*TASK TO CARRY OUT*
Output exactly the lines from the line containing "Label: 'adipose tissue'. Return masks as SVG." through the line containing "Segment <item>stroma</item>. Return", inclusive, and omit any pictures.

####

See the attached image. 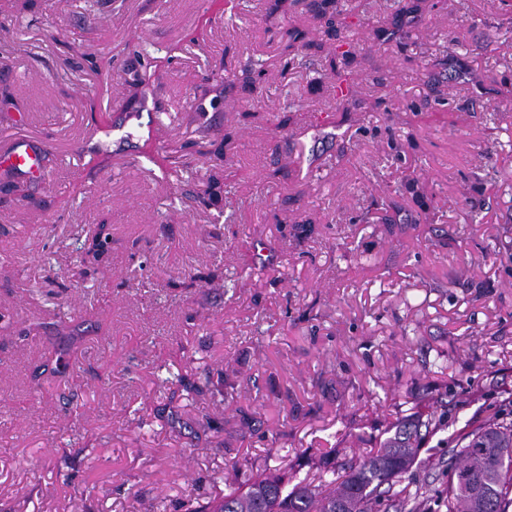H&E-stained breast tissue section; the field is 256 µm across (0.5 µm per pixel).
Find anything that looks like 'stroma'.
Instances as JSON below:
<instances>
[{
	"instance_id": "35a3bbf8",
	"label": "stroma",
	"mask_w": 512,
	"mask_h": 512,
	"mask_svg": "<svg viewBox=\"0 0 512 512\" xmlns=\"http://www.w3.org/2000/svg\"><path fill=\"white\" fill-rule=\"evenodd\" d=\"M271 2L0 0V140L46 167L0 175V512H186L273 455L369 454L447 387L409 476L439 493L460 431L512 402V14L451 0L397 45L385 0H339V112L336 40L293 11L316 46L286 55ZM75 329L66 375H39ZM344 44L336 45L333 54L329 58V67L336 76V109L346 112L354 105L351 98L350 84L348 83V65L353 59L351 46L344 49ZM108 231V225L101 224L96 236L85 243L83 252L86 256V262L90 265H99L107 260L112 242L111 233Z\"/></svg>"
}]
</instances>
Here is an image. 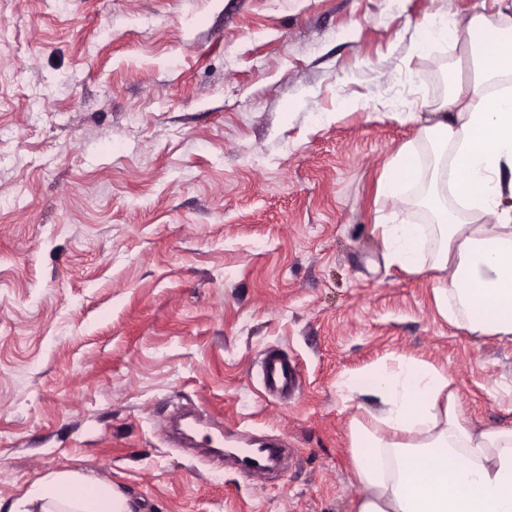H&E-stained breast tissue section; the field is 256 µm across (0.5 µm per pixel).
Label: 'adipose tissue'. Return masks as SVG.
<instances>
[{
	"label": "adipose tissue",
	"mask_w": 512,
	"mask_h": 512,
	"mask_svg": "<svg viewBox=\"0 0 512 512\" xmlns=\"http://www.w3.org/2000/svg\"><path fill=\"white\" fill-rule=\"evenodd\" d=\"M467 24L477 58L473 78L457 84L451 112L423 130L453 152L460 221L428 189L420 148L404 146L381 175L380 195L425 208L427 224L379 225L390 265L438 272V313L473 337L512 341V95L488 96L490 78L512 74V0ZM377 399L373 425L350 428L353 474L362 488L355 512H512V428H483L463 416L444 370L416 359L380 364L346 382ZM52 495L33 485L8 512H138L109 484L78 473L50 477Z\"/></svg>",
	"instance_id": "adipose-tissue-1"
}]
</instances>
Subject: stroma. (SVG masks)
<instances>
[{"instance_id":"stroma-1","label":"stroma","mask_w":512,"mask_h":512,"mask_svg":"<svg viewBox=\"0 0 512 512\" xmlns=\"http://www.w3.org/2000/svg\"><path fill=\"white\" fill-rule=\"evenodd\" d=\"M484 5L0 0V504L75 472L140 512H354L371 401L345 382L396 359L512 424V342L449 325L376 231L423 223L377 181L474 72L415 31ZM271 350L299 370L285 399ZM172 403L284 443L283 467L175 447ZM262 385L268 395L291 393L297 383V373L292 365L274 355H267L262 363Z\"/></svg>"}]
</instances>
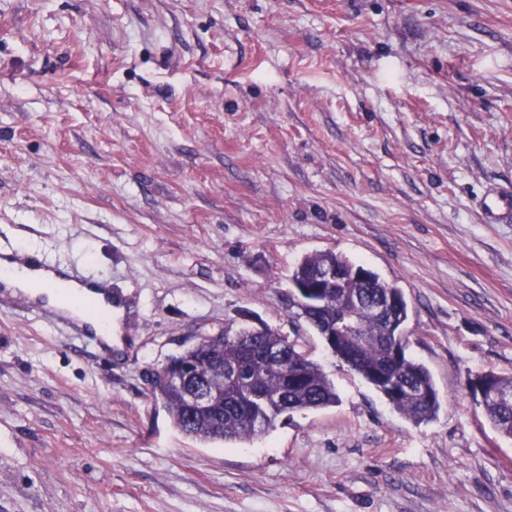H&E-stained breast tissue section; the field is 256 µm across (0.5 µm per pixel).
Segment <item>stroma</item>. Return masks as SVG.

####

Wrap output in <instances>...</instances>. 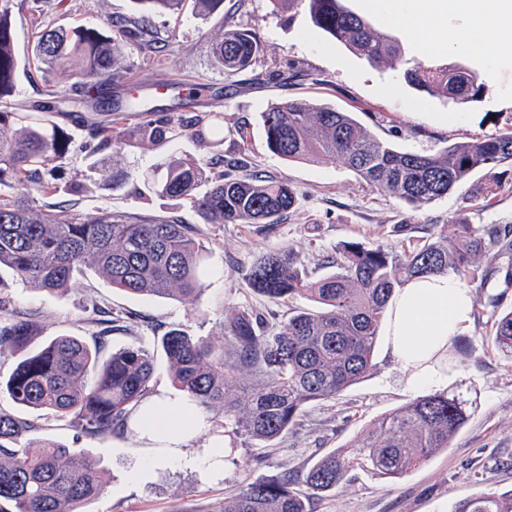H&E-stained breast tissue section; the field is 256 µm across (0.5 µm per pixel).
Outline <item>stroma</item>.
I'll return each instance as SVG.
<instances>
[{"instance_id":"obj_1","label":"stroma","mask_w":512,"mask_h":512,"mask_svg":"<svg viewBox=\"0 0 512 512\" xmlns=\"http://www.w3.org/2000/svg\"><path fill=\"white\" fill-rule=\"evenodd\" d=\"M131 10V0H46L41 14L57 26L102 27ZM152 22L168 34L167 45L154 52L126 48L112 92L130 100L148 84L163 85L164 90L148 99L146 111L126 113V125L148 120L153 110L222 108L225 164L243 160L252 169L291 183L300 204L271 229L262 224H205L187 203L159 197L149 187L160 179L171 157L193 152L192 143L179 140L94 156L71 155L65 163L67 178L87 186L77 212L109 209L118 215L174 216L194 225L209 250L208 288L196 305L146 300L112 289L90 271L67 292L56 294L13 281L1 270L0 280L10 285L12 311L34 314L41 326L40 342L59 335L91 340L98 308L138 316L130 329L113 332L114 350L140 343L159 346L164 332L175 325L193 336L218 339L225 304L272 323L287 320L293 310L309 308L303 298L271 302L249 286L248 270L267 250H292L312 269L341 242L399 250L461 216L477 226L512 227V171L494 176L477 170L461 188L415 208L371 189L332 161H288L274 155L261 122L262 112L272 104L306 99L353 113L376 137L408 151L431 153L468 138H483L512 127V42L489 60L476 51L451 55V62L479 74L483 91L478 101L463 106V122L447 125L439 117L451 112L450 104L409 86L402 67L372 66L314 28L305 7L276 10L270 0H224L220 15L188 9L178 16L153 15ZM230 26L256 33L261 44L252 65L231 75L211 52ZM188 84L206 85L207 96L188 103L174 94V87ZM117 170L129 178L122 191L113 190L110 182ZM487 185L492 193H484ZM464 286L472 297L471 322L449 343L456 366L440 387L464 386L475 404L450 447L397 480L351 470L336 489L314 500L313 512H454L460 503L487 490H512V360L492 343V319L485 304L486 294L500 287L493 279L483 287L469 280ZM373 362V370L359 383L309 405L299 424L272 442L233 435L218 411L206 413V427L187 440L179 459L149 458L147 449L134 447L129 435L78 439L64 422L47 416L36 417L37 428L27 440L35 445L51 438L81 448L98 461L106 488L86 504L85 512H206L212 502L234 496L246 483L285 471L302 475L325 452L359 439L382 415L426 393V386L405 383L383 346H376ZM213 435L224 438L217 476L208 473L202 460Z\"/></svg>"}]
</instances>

####

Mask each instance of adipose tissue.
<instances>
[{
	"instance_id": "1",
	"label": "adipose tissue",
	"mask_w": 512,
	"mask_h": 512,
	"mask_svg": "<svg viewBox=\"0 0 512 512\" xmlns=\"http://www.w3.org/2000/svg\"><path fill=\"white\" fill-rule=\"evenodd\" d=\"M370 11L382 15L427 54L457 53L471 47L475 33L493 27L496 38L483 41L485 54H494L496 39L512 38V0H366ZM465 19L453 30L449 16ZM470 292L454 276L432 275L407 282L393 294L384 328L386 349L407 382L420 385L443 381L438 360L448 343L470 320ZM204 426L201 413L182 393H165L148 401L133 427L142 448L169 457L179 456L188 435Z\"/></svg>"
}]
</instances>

####

*TASK RESPONSE*
Label: 'adipose tissue'. Return masks as SVG.
<instances>
[{
	"label": "adipose tissue",
	"mask_w": 512,
	"mask_h": 512,
	"mask_svg": "<svg viewBox=\"0 0 512 512\" xmlns=\"http://www.w3.org/2000/svg\"><path fill=\"white\" fill-rule=\"evenodd\" d=\"M467 24L477 58L473 78L457 84L451 112L423 130L453 152L460 221L428 189L420 148L404 146L381 175L380 195L425 208L427 224L379 225L390 265L438 272V313L473 337L512 341V95L488 96L490 78L512 74V0ZM377 399L373 425L350 428L353 474L362 488L355 512H512V428H483L463 416L444 370L416 359L380 364L346 382ZM52 495L33 485L8 512H138L109 484L78 473L50 477Z\"/></svg>",
	"instance_id": "adipose-tissue-1"
}]
</instances>
Subject: stroma. (SVG masks)
<instances>
[{"instance_id":"stroma-1","label":"stroma","mask_w":512,"mask_h":512,"mask_svg":"<svg viewBox=\"0 0 512 512\" xmlns=\"http://www.w3.org/2000/svg\"><path fill=\"white\" fill-rule=\"evenodd\" d=\"M484 5L0 0V504L75 472L140 512H354L371 401L345 382L396 359L512 424V342L449 325L376 231L423 223L377 181L474 72L415 31ZM271 350L299 370L285 399ZM172 403L284 443L283 467L175 447ZM262 385L268 395L291 393L297 383V373L292 365L274 355H267L262 363Z\"/></svg>"}]
</instances>
H&E-stained breast tissue section; the field is 256 µm across (0.5 µm per pixel).
Segment <item>stroma</item>. Return masks as SVG.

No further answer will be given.